WHAT YOU HAVE TO DO:
A single stretch of the material below is to be transcribed exactly, starting at the line with "none -> yellow brick B12 level 2" and ending after the line with "blue brick E12:H13".

DATA SECTION:
------------------------------

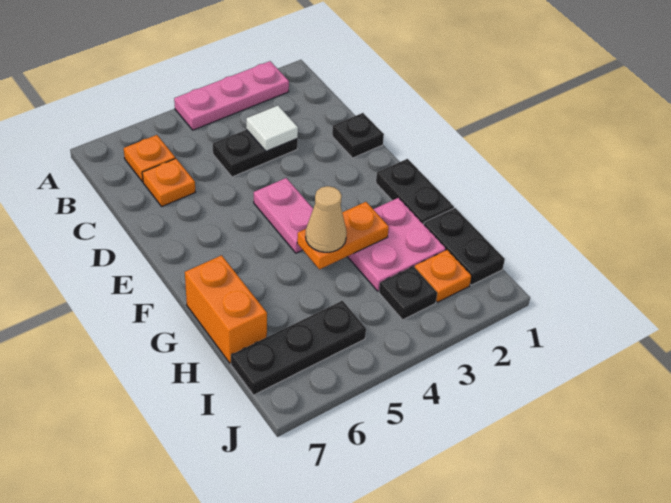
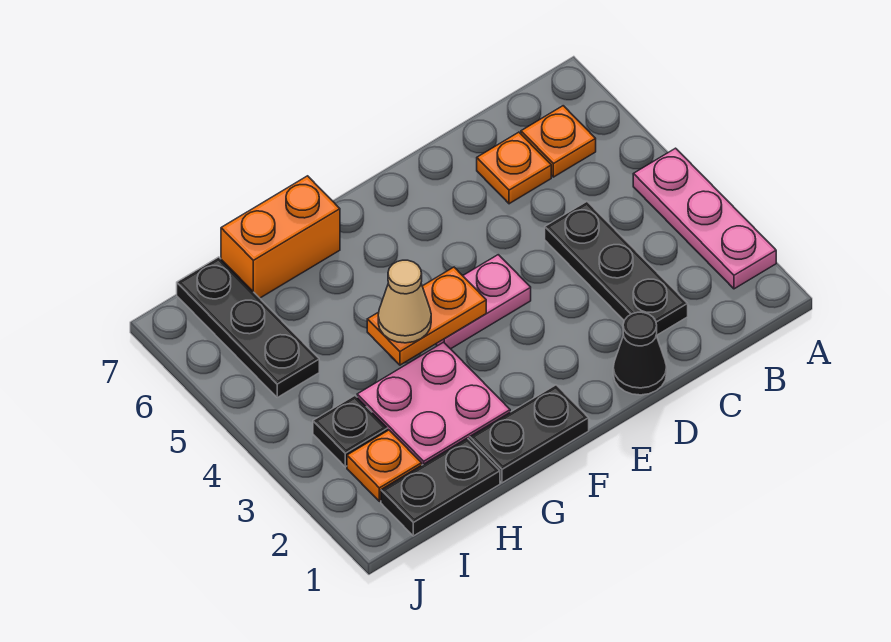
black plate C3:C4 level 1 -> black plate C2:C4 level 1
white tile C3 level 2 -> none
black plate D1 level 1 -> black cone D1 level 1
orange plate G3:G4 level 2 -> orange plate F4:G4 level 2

------------------------------

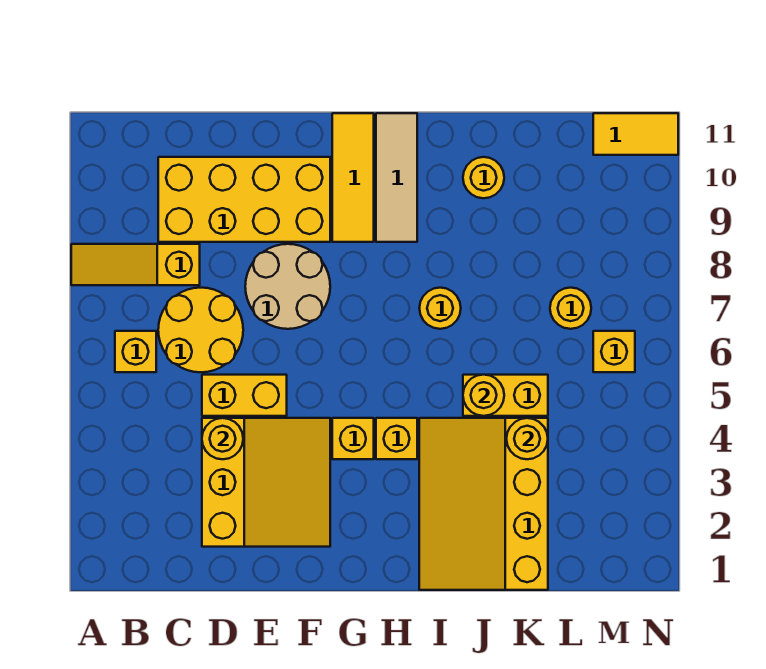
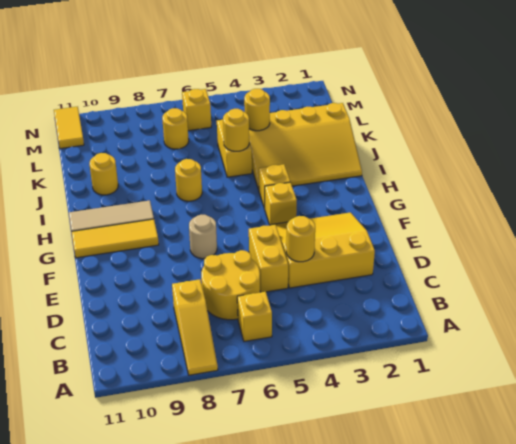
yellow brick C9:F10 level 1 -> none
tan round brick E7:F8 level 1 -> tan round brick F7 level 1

------------------------------

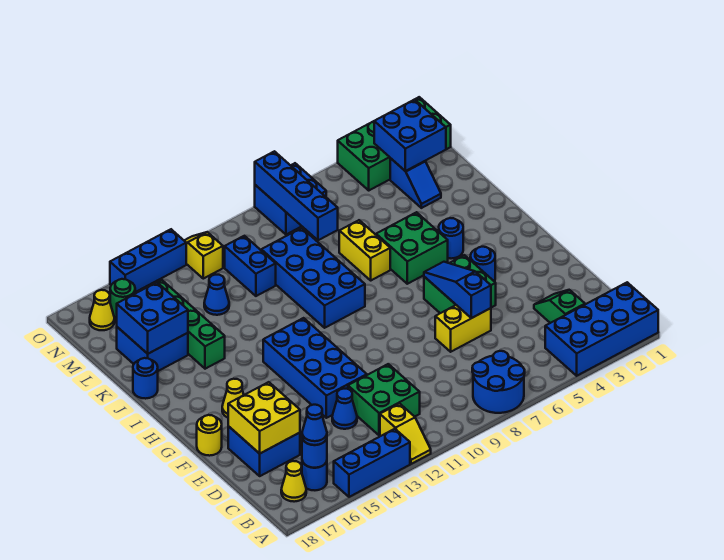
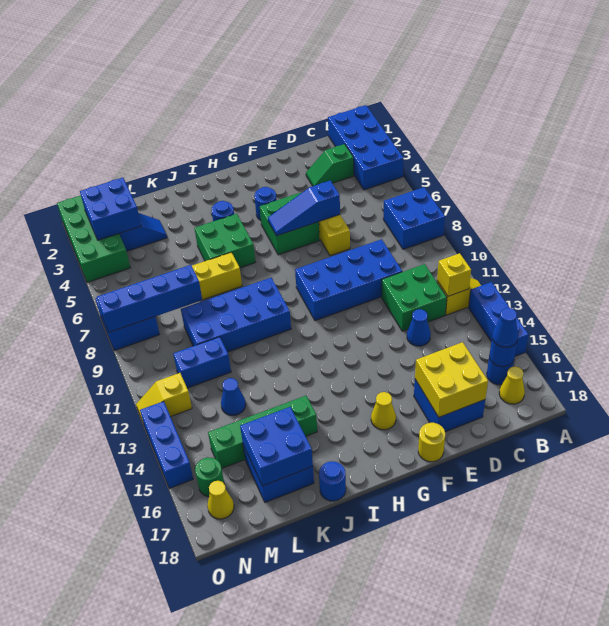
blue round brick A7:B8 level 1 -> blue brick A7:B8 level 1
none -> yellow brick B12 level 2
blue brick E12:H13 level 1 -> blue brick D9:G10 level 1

------------------------------

RESULT:
none -> yellow brick B12 level 2
blue brick E12:H13 level 1 -> blue brick D9:G10 level 1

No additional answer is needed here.